## What is being asked
Return the lines of the records unchanged, starting with the line that contains "Incorrect, teal fabric" and ending with the line that contains "No, white ceramic", both included.

· · · · · · ·

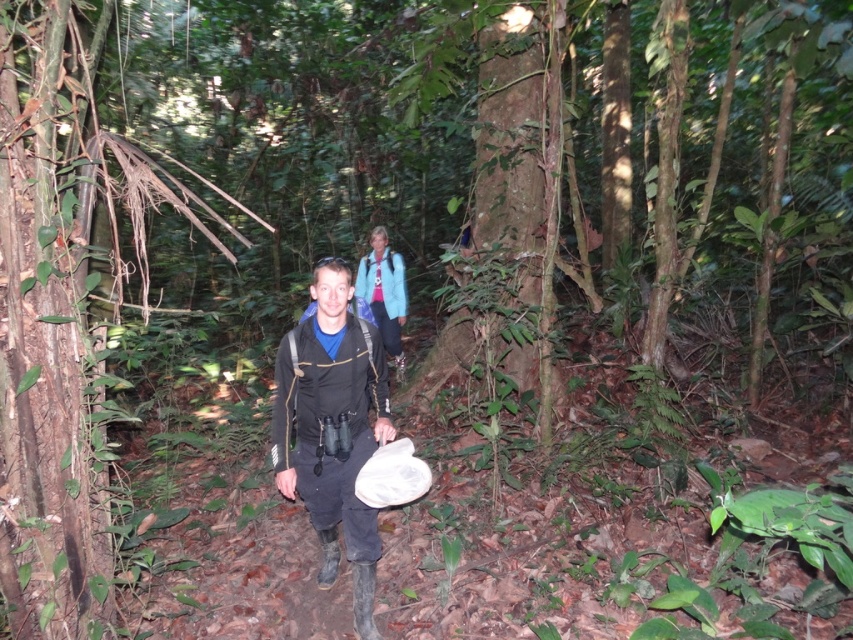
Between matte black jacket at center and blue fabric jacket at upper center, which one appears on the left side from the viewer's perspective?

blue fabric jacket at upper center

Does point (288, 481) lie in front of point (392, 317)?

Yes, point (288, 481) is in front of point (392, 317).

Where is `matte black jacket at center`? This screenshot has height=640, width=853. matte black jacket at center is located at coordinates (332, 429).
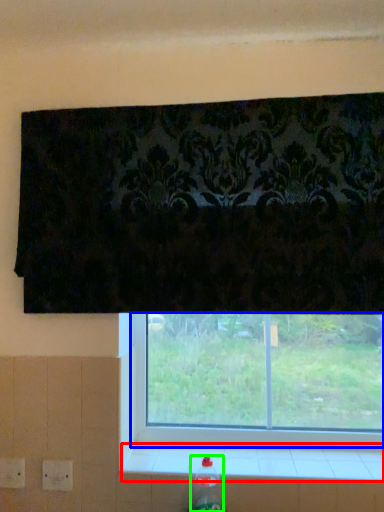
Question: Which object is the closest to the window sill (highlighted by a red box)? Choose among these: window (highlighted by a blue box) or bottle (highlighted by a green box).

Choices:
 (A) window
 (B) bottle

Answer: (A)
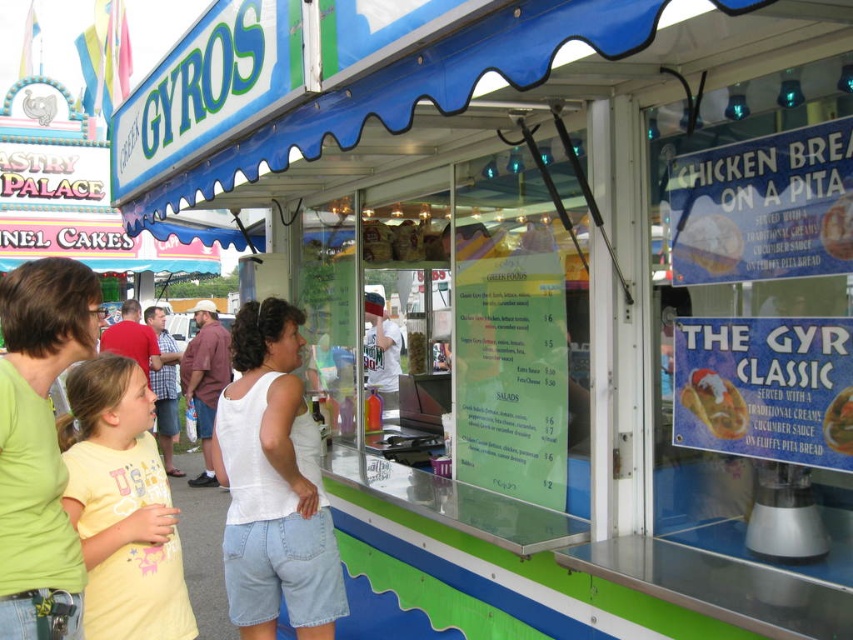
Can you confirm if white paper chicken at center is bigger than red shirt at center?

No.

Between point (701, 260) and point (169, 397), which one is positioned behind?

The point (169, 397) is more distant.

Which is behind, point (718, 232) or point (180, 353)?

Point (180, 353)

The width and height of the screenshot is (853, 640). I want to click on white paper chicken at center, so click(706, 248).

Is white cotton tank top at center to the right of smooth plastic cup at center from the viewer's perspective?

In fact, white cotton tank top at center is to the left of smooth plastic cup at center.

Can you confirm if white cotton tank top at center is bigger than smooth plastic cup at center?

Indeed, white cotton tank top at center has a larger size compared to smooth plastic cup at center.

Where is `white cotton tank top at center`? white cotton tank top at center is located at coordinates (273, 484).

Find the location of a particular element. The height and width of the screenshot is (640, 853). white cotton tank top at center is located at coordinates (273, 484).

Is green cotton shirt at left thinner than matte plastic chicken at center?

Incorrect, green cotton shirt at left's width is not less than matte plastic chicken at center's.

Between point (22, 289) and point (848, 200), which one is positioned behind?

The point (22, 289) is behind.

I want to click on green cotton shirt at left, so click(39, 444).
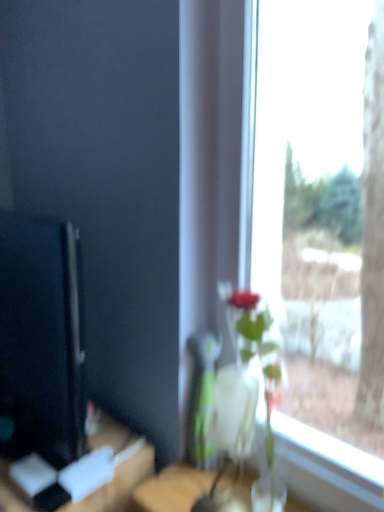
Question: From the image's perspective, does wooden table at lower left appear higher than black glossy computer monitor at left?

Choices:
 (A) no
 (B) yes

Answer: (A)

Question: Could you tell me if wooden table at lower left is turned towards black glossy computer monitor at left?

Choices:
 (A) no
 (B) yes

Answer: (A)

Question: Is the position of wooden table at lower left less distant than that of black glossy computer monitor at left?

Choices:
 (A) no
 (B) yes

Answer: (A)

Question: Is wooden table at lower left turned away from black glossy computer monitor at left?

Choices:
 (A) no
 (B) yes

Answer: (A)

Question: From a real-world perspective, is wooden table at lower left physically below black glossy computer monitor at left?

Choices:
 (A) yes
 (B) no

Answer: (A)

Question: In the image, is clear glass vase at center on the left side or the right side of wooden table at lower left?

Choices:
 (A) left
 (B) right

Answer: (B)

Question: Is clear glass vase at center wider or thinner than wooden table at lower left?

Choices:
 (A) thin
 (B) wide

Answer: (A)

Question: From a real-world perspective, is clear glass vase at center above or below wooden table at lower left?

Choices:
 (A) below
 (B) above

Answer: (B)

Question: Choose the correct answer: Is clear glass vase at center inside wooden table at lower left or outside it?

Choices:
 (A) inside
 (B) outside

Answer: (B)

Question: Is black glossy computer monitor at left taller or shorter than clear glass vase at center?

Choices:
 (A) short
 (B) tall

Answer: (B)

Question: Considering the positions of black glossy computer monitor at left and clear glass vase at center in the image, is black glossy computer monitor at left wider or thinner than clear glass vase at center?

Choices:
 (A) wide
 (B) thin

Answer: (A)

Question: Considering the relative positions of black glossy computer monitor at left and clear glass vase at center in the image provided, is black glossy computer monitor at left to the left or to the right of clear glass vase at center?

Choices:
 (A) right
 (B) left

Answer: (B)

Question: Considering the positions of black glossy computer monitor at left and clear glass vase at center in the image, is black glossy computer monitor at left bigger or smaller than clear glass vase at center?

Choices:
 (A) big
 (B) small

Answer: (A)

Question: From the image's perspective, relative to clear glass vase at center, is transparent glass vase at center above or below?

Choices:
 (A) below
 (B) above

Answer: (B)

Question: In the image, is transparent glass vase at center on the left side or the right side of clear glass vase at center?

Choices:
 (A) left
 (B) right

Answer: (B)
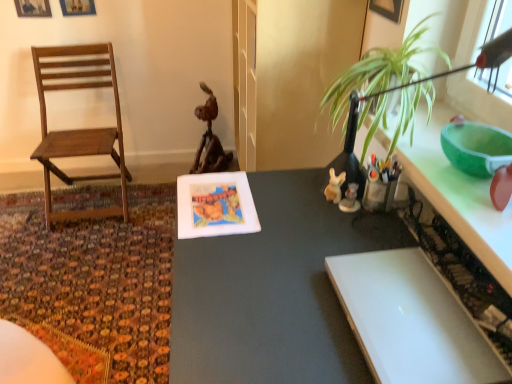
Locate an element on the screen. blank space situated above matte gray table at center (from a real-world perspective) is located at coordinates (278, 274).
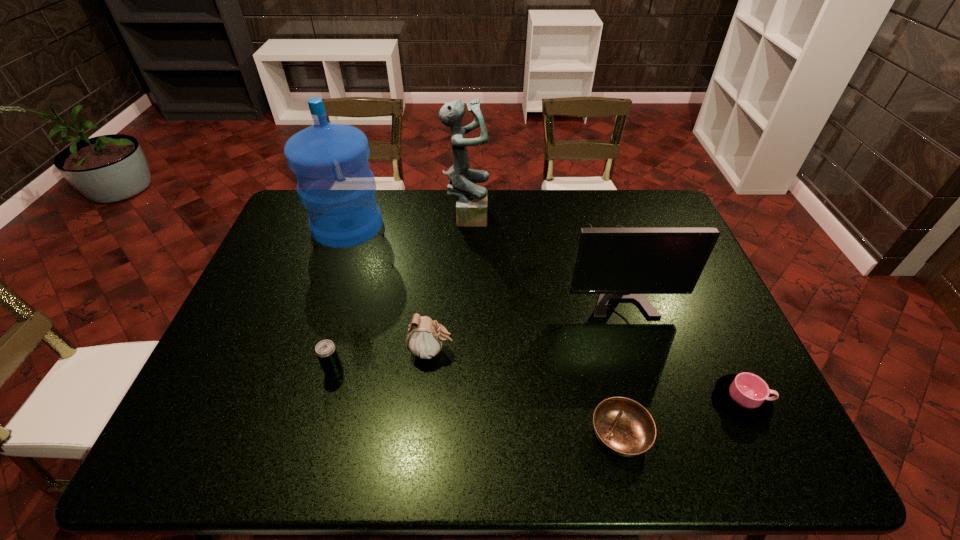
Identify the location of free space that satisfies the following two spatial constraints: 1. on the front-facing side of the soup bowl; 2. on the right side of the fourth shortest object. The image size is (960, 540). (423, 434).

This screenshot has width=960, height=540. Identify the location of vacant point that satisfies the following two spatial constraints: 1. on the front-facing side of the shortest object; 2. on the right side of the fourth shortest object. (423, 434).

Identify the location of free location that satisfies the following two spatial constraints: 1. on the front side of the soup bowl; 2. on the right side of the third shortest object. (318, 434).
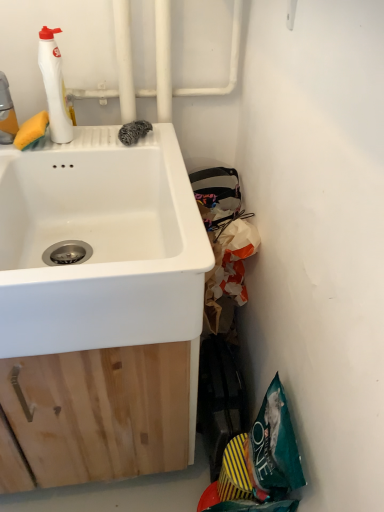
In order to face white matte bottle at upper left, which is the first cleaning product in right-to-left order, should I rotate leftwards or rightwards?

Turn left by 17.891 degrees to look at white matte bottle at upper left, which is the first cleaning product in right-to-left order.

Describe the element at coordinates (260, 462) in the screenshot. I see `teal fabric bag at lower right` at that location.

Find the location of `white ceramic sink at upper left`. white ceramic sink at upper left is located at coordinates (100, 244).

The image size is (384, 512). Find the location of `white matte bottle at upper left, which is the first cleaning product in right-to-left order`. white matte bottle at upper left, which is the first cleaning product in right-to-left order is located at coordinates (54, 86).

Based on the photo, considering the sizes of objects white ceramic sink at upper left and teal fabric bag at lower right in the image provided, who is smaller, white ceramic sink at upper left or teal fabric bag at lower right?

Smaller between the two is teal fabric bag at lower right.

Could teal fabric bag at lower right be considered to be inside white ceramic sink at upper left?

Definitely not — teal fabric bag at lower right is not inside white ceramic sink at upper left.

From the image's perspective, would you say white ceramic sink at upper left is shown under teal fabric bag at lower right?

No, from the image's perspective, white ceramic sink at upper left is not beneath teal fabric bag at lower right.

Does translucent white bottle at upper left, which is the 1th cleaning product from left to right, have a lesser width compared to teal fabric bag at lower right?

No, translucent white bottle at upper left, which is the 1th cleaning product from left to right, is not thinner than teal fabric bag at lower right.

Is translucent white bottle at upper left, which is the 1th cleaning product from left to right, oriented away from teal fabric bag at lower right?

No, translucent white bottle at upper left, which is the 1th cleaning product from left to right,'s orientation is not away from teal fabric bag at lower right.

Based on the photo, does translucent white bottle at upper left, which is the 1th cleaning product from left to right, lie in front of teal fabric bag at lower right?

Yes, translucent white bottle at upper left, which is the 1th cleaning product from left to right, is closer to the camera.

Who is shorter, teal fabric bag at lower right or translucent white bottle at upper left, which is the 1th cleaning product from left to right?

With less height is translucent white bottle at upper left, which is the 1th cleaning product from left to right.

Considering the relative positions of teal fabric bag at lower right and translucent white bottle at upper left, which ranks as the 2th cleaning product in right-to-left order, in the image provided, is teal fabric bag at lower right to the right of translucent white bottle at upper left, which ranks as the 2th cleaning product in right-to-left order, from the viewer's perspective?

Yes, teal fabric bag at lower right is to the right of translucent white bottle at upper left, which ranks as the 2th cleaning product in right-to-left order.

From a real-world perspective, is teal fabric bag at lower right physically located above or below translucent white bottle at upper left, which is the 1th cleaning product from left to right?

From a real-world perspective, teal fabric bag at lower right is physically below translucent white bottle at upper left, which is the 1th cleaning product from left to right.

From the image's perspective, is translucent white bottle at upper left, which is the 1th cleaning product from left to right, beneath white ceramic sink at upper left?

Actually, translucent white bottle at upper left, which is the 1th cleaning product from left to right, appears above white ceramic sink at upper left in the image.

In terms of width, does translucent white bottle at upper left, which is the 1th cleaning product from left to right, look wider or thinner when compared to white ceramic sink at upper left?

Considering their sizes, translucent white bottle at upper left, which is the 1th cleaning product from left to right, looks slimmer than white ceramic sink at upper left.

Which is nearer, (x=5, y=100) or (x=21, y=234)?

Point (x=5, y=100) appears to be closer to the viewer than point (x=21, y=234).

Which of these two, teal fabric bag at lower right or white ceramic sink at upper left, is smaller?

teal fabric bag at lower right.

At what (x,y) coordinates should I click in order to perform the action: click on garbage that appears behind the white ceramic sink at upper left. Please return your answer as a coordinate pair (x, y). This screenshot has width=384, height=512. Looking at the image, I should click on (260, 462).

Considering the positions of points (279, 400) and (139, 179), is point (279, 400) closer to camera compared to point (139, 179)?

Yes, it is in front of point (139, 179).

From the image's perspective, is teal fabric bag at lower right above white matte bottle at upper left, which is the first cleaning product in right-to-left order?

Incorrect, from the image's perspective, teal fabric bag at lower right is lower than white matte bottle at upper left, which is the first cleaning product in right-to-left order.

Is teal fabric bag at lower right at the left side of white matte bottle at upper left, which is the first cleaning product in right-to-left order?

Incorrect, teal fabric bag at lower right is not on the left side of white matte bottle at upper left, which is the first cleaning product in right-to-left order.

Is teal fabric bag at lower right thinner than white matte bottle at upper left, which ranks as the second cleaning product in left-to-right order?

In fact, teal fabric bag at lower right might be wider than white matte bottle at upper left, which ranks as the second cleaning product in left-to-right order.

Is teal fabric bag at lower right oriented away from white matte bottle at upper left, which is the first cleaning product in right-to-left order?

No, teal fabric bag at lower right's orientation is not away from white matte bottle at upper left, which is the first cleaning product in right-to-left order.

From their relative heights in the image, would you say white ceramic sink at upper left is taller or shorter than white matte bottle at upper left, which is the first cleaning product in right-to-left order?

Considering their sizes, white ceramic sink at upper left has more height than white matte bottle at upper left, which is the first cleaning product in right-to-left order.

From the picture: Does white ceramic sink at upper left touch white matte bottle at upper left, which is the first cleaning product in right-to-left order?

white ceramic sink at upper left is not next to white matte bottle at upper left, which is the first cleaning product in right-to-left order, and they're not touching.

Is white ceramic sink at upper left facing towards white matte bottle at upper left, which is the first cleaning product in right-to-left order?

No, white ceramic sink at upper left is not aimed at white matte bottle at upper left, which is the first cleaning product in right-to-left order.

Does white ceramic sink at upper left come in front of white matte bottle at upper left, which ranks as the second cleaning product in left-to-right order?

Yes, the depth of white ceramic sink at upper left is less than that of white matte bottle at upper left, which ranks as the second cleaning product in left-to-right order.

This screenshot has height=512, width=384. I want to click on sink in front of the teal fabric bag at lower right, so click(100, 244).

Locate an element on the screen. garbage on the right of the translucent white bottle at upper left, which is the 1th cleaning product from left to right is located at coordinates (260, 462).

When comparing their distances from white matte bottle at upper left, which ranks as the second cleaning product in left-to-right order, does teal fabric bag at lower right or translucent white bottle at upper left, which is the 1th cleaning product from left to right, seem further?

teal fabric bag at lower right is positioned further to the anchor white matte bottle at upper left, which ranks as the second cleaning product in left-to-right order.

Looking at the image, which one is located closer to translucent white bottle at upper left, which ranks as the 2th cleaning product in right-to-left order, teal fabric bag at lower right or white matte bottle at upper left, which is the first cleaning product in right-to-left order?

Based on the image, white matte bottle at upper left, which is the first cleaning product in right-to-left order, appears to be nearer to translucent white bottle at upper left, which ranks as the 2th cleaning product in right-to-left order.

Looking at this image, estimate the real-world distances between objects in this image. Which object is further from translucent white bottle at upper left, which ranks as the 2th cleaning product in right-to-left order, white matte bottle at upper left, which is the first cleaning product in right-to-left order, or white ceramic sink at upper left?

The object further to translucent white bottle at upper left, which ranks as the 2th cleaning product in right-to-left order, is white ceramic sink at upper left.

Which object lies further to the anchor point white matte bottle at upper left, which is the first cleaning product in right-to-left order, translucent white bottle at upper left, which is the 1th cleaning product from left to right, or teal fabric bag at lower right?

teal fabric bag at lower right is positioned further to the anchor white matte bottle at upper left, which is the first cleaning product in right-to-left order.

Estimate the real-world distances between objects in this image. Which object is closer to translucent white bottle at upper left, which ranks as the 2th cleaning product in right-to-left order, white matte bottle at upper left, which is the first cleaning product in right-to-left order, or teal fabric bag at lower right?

· · · · · · ·

## Response to the task
Incorrect, teal fabric bag at lower right is not on the left side of white matte bottle at upper left, which is the first cleaning product in right-to-left order.

Is teal fabric bag at lower right thinner than white matte bottle at upper left, which ranks as the second cleaning product in left-to-right order?

In fact, teal fabric bag at lower right might be wider than white matte bottle at upper left, which ranks as the second cleaning product in left-to-right order.

Is teal fabric bag at lower right oriented away from white matte bottle at upper left, which is the first cleaning product in right-to-left order?

No, teal fabric bag at lower right's orientation is not away from white matte bottle at upper left, which is the first cleaning product in right-to-left order.

From their relative heights in the image, would you say white ceramic sink at upper left is taller or shorter than white matte bottle at upper left, which is the first cleaning product in right-to-left order?

Considering their sizes, white ceramic sink at upper left has more height than white matte bottle at upper left, which is the first cleaning product in right-to-left order.

From the picture: Does white ceramic sink at upper left touch white matte bottle at upper left, which is the first cleaning product in right-to-left order?

white ceramic sink at upper left is not next to white matte bottle at upper left, which is the first cleaning product in right-to-left order, and they're not touching.

Is white ceramic sink at upper left facing towards white matte bottle at upper left, which is the first cleaning product in right-to-left order?

No, white ceramic sink at upper left is not aimed at white matte bottle at upper left, which is the first cleaning product in right-to-left order.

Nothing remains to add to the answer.